**Task brief**. Going through the data below, find how many lines include the word "minus", and reply with that number alone.

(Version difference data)

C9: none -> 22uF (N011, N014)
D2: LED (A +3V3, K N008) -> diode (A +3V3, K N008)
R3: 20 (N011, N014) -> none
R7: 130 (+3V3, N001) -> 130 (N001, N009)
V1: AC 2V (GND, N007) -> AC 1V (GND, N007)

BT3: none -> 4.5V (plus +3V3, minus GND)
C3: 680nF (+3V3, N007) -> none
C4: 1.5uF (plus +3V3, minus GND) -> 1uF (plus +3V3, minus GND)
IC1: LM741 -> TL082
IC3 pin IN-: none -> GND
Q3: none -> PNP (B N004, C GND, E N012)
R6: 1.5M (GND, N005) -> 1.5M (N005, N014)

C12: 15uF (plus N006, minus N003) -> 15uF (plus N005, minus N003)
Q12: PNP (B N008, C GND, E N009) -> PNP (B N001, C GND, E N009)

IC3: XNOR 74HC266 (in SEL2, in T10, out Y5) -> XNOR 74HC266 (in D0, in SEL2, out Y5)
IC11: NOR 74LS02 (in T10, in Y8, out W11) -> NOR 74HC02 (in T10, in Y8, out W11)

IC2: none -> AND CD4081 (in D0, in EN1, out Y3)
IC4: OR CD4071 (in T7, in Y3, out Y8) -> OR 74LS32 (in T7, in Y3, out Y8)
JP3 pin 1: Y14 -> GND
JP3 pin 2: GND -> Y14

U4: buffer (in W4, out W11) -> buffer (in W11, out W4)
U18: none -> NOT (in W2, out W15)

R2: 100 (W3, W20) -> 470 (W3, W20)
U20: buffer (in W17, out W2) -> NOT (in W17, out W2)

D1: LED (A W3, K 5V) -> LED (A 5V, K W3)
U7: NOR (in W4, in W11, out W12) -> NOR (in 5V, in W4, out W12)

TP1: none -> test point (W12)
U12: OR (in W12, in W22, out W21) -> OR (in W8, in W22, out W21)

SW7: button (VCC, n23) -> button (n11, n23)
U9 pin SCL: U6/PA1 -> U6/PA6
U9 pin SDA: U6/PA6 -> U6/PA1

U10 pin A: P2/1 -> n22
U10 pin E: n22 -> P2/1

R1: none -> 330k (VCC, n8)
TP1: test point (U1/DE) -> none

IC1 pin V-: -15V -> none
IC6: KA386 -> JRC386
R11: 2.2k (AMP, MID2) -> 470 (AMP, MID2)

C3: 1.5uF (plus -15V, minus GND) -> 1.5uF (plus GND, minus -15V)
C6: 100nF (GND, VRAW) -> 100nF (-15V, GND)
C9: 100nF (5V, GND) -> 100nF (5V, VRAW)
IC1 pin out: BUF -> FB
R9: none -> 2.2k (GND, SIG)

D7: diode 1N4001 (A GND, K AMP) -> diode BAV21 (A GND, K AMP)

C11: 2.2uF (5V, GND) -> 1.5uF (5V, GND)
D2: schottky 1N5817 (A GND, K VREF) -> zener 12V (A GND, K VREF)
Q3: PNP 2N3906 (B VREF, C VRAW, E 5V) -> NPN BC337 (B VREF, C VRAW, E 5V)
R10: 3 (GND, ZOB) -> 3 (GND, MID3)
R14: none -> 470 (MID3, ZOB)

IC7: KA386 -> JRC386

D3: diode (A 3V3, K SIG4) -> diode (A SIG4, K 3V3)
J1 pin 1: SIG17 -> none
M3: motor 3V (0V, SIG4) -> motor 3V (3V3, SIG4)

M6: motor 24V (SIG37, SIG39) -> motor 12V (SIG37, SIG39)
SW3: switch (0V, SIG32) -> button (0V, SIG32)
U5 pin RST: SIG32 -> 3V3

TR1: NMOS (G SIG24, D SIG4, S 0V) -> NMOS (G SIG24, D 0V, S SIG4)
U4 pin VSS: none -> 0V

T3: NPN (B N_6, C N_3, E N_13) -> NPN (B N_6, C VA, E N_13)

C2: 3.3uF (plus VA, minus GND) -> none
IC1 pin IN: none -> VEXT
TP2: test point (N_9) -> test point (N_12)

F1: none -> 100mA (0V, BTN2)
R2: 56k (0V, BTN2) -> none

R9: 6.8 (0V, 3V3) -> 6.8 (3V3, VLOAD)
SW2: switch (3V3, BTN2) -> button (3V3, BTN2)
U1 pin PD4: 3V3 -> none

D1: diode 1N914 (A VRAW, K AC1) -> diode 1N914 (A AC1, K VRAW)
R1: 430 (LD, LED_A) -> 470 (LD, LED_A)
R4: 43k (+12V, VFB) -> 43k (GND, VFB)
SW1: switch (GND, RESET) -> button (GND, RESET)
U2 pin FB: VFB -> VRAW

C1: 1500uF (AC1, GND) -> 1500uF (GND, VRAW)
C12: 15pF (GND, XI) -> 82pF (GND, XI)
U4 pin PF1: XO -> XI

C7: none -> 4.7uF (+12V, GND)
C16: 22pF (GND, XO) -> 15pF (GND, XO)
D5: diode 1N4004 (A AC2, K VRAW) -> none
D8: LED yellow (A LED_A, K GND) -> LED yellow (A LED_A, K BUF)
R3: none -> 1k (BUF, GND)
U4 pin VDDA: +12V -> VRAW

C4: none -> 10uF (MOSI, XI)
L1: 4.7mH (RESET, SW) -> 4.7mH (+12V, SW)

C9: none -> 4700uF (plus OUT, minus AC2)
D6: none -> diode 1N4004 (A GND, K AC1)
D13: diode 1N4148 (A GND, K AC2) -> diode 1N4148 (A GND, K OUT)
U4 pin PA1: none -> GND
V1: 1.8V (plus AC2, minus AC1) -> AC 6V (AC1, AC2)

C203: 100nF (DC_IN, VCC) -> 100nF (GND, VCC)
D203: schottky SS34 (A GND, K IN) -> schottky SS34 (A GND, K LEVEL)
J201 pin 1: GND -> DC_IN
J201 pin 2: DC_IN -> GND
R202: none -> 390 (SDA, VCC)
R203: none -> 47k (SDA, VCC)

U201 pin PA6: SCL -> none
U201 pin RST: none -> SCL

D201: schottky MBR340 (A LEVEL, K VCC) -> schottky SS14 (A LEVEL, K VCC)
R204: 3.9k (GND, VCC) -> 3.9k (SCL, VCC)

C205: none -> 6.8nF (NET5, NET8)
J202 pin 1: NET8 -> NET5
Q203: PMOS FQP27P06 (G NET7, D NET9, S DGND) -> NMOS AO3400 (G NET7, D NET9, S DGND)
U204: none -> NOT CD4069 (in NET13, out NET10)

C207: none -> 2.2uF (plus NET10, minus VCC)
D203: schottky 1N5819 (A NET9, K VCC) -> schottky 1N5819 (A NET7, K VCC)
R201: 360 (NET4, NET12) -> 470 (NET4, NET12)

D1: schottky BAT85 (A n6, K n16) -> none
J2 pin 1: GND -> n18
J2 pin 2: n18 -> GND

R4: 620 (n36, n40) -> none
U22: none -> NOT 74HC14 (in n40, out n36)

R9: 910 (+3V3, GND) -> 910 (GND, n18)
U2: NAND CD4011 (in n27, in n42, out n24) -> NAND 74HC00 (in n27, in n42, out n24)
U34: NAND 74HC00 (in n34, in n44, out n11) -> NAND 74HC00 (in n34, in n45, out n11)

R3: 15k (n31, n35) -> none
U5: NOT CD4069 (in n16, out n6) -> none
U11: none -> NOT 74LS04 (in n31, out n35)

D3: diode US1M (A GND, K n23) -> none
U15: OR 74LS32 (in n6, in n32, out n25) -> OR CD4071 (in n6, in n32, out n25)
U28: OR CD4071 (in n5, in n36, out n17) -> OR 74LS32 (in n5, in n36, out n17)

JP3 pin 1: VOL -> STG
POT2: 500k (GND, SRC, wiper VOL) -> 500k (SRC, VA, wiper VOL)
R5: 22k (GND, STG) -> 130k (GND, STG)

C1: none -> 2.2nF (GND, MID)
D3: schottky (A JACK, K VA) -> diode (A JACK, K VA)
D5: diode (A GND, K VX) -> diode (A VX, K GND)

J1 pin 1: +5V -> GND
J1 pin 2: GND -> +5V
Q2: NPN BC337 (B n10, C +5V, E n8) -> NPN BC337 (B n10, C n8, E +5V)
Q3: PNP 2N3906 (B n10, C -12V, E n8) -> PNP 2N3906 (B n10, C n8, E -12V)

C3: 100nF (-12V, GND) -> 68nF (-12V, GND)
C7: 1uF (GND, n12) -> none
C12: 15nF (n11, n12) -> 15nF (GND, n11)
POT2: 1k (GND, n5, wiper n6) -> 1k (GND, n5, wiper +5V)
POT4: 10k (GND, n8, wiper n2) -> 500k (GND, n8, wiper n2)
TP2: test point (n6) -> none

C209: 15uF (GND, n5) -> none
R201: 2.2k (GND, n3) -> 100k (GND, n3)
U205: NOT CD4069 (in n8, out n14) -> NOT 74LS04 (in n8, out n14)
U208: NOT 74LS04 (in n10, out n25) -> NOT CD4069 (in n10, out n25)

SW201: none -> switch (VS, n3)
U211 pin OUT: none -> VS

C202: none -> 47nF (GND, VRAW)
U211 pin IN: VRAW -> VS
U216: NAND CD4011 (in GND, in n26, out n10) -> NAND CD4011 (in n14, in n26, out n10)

**Completed task**. 8